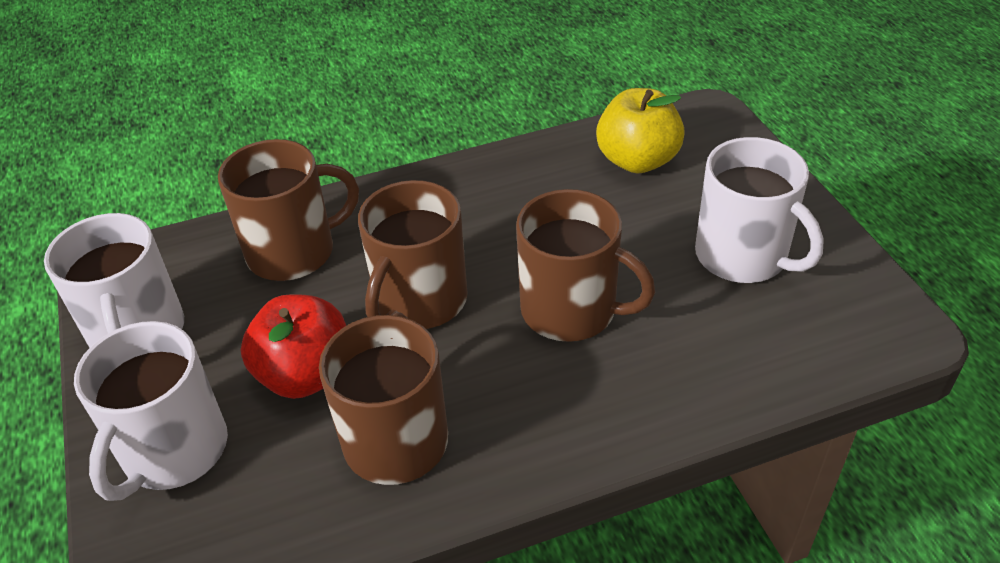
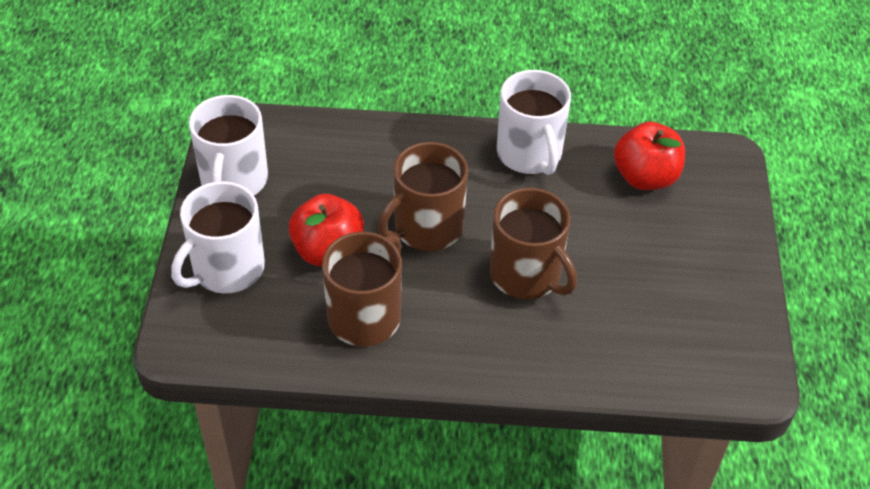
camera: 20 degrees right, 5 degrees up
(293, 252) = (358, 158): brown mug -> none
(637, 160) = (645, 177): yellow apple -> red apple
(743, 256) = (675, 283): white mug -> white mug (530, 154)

++++++++++

• **The task**
Every line above should be retyped exactly; the pictures do not belong in the copy.

• **Response**
camera: 20 degrees right, 5 degrees up
(293, 252) = (358, 158): brown mug -> none
(637, 160) = (645, 177): yellow apple -> red apple
(743, 256) = (675, 283): white mug -> white mug (530, 154)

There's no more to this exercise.